### RECORDS PROVIDED
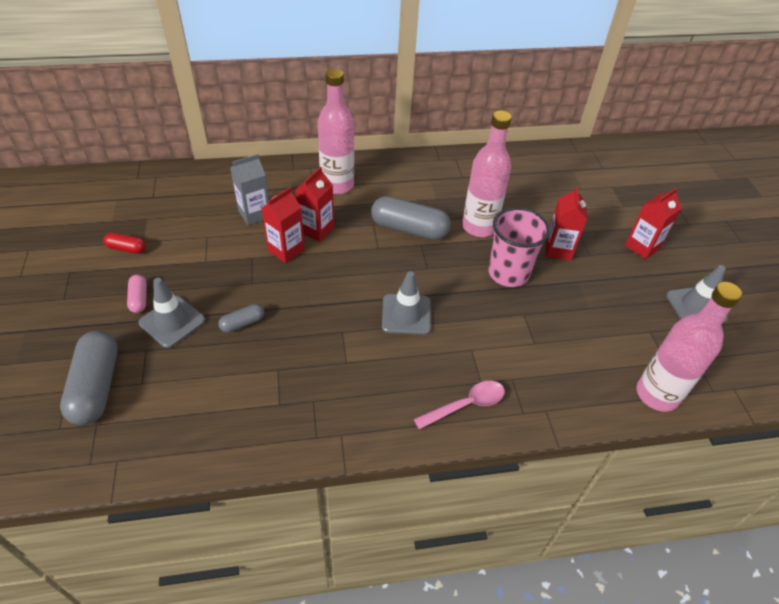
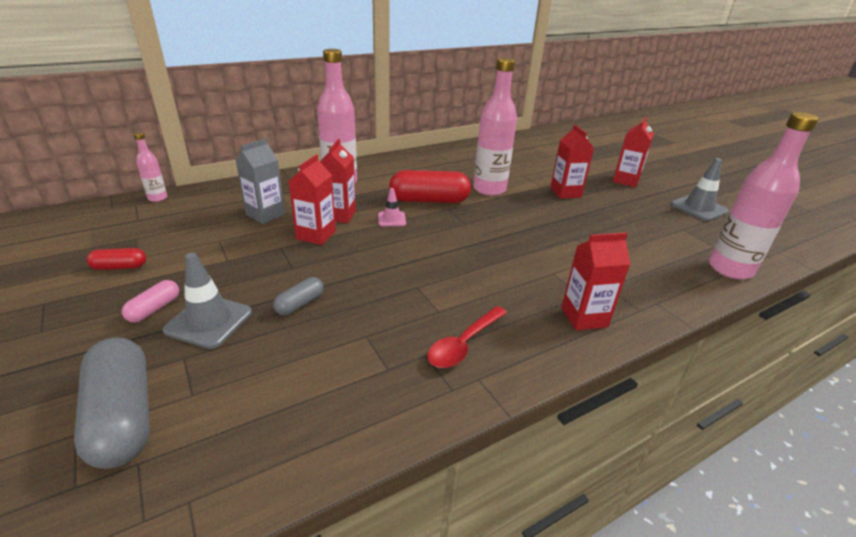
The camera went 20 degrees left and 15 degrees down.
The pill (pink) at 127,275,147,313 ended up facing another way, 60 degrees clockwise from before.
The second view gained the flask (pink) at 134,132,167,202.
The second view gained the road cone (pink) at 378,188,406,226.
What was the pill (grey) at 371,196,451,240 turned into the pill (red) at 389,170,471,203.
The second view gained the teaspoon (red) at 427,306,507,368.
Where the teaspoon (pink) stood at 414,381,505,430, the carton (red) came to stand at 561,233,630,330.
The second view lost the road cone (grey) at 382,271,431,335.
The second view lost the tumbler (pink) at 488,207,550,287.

...

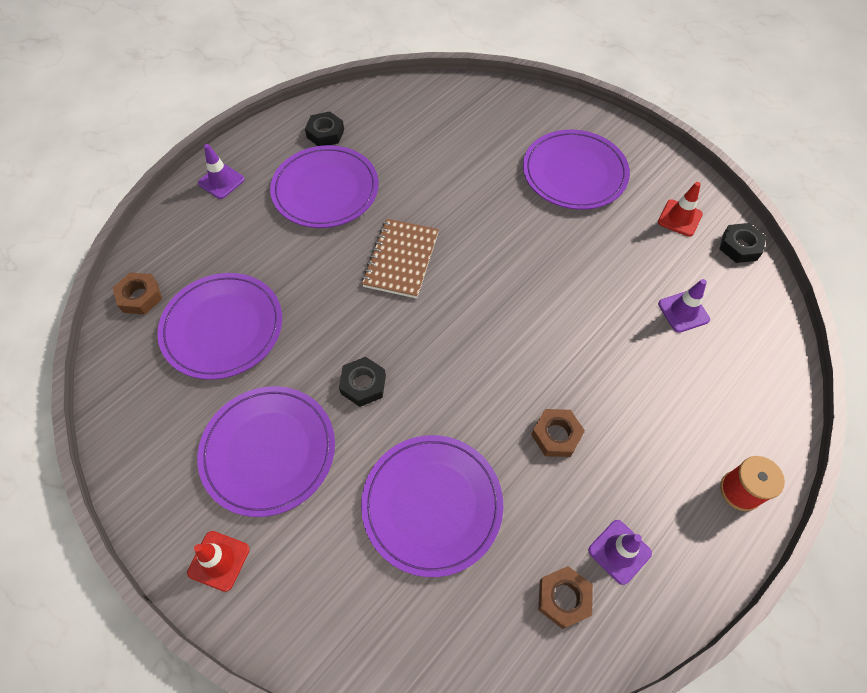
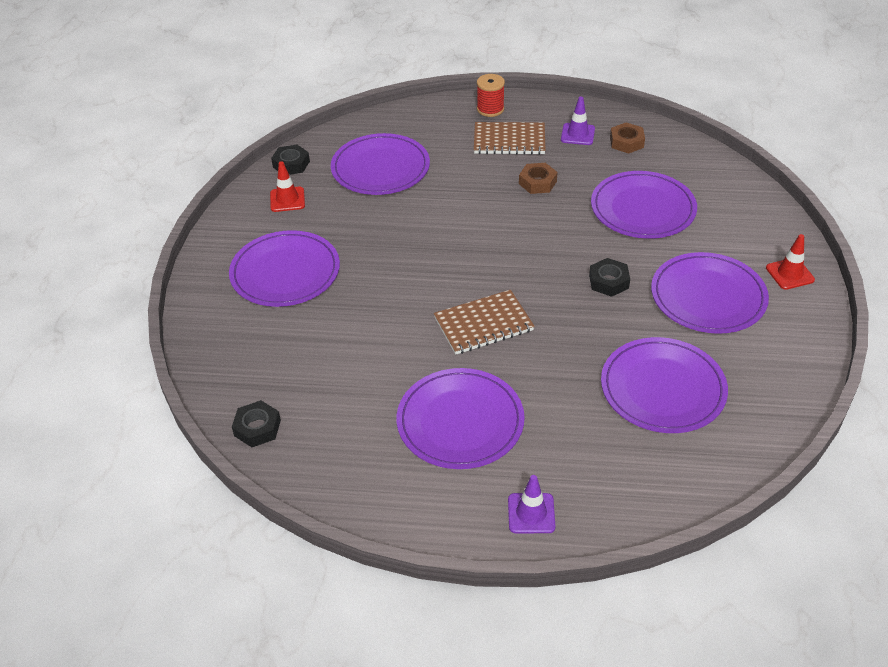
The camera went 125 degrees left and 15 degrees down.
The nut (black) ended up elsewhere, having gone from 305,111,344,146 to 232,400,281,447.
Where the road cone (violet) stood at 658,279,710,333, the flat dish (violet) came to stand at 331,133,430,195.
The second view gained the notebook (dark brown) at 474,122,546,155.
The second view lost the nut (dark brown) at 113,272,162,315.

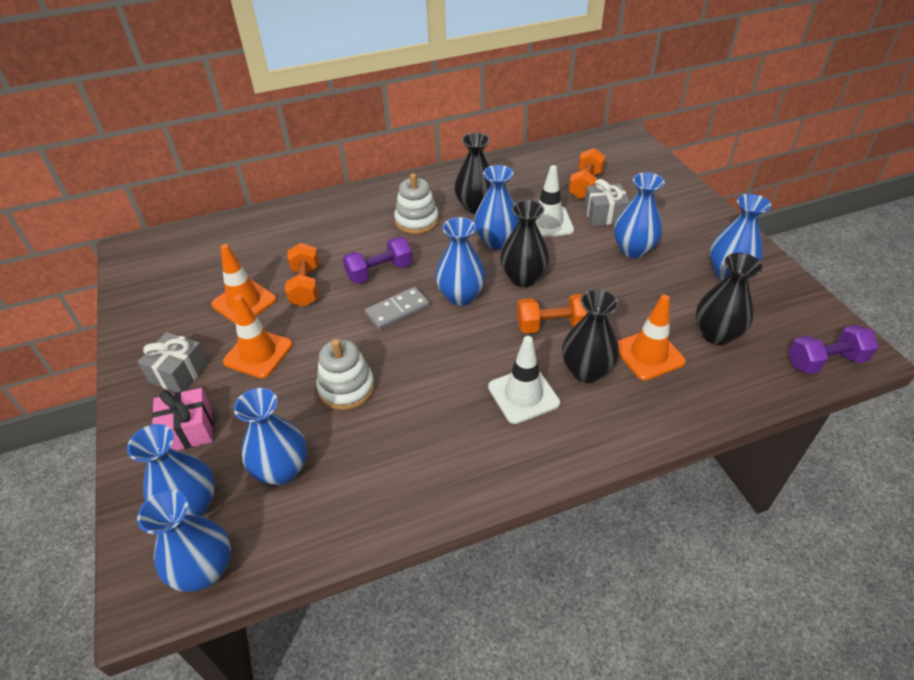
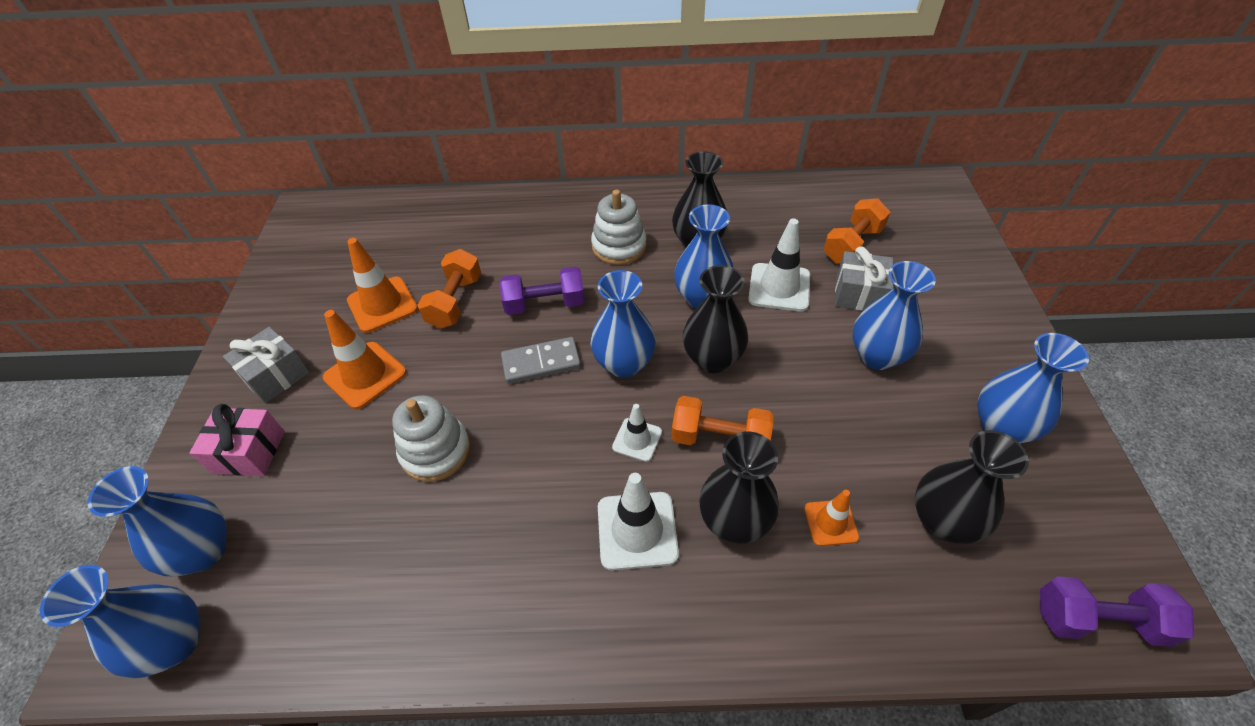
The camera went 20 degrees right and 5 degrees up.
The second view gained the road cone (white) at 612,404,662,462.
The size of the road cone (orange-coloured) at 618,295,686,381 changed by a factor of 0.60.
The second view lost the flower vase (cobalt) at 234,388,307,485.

### THE PROBLEM
Count every line in the data where the string "teaspoon" occurs. Give nothing except the number.

### WRITTEN RESPONSE
2